→ Prompt
Repeat exactly the lines from the start of the material below up to and including the "The orange boat" line.

::::::

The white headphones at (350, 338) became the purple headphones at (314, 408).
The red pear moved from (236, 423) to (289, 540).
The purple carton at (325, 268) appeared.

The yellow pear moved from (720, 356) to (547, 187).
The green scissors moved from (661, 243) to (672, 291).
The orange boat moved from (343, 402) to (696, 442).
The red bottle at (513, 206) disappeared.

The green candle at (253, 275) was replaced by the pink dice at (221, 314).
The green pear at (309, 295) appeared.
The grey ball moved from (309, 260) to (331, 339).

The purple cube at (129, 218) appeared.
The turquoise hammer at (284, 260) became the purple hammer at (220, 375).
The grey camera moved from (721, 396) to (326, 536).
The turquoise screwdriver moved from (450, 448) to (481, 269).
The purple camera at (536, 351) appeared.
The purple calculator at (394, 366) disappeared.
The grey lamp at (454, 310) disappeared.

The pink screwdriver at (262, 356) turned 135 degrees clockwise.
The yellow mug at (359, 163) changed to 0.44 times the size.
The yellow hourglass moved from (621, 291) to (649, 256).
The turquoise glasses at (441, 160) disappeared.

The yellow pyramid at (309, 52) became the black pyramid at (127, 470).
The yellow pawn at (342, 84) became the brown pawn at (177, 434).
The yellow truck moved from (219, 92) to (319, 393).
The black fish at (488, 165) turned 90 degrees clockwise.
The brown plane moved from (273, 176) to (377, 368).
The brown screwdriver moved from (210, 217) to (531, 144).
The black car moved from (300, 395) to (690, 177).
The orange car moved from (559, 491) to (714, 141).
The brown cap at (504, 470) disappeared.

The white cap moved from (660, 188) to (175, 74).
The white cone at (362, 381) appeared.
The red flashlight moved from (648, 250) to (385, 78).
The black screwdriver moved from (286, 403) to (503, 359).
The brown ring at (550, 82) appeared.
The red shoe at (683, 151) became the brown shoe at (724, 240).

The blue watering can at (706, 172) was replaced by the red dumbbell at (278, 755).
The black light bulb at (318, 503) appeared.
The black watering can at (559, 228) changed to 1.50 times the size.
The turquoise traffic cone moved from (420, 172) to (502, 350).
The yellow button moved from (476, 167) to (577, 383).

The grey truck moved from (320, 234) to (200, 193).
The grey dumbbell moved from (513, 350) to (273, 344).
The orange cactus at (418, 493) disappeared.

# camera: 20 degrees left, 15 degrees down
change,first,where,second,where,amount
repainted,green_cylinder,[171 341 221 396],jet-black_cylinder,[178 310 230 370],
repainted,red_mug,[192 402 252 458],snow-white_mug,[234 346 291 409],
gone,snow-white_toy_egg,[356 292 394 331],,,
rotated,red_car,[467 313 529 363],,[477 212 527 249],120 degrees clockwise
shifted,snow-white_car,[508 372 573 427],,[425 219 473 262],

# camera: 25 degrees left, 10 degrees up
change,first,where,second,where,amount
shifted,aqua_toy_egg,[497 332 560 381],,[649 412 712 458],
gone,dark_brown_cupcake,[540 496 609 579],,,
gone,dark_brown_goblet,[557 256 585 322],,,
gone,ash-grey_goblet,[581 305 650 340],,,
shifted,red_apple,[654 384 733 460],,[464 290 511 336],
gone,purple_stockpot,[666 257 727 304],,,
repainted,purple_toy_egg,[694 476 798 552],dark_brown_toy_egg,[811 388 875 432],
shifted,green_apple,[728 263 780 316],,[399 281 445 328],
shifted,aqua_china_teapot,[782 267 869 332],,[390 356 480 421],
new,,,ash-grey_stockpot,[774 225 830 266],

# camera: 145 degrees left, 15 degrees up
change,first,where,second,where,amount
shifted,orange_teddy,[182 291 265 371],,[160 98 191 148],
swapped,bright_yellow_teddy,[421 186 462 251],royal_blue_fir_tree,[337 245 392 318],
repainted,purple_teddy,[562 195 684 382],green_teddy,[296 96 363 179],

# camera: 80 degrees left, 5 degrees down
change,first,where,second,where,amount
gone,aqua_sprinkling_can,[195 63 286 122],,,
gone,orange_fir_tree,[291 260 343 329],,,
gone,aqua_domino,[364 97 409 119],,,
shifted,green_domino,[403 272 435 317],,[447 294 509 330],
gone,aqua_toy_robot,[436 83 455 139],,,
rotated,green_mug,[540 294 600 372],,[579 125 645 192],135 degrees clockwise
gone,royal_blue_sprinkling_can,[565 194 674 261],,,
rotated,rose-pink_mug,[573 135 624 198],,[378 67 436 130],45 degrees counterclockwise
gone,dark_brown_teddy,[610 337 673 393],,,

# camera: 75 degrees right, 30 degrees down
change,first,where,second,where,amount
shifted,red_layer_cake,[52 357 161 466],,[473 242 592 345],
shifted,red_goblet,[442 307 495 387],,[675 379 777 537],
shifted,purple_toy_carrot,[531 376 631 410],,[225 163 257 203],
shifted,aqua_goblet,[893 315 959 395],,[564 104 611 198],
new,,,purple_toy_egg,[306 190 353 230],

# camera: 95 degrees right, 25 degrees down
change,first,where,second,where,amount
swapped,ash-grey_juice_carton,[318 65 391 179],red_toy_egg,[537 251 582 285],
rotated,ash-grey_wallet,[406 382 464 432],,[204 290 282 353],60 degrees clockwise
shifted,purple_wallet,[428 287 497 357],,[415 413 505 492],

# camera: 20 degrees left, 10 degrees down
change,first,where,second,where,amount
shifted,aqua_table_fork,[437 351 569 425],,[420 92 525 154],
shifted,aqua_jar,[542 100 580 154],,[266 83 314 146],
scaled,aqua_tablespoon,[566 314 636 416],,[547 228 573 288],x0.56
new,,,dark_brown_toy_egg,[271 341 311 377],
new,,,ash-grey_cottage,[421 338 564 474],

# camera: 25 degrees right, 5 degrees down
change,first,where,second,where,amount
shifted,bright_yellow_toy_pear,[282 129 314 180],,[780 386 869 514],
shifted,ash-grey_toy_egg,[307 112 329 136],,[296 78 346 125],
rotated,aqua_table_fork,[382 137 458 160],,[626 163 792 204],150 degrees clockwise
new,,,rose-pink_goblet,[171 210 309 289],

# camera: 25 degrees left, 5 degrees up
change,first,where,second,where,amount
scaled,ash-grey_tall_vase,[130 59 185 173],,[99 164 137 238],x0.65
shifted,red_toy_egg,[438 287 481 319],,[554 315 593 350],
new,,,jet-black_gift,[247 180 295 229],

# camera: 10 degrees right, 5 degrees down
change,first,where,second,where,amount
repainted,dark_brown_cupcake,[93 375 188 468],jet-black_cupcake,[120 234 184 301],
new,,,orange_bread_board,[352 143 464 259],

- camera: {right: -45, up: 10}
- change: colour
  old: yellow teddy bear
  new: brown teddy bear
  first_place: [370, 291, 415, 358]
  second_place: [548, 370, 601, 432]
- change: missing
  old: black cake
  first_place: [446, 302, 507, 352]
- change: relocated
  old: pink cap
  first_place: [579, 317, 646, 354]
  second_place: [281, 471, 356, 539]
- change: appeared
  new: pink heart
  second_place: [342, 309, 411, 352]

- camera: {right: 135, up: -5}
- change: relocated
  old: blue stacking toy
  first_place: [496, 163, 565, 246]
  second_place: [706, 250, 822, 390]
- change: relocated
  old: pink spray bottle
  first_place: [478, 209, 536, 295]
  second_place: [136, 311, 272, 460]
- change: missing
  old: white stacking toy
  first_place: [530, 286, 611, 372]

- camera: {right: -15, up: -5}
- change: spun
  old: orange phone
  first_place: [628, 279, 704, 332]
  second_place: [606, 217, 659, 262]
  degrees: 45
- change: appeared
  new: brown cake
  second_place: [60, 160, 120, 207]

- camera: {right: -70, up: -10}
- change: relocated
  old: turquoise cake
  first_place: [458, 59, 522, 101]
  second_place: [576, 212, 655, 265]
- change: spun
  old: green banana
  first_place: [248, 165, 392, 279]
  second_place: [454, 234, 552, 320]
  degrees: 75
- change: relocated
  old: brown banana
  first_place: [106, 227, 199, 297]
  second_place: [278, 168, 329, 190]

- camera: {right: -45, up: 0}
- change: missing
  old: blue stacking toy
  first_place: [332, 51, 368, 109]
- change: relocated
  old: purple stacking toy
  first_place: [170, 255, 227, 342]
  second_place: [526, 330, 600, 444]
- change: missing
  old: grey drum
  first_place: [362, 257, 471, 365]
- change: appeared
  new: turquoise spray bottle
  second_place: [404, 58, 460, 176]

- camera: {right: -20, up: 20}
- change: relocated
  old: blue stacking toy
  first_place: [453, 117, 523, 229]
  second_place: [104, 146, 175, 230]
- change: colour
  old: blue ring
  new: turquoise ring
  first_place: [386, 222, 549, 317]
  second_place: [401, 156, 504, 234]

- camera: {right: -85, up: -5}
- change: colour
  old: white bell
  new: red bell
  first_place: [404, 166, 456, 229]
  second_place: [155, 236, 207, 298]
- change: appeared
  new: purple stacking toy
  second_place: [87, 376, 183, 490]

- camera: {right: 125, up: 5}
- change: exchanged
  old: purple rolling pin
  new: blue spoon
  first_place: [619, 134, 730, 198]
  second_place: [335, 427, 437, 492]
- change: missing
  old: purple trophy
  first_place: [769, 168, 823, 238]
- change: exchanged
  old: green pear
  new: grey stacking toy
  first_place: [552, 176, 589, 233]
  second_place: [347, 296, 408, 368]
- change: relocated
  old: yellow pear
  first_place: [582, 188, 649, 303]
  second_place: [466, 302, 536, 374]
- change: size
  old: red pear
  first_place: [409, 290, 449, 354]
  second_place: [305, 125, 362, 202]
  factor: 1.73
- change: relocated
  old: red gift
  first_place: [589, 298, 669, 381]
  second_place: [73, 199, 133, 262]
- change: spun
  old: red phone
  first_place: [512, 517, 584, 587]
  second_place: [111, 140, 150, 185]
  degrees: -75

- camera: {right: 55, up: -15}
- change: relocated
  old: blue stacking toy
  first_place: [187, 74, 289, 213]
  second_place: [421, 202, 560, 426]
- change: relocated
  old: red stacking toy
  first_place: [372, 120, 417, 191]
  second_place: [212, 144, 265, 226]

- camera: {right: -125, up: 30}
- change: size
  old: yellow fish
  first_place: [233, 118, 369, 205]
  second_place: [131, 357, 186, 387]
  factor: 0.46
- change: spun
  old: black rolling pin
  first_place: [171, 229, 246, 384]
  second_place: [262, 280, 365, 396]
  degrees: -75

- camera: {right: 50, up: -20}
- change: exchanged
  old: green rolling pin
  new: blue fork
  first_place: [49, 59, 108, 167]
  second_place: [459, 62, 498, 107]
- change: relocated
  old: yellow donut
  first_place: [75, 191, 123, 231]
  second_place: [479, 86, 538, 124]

::::::

→ Result of the task
The white headphones at (350, 338) became the purple headphones at (314, 408).
The red pear moved from (236, 423) to (289, 540).
The purple carton at (325, 268) appeared.

The yellow pear moved from (720, 356) to (547, 187).
The green scissors moved from (661, 243) to (672, 291).
The orange boat moved from (343, 402) to (696, 442).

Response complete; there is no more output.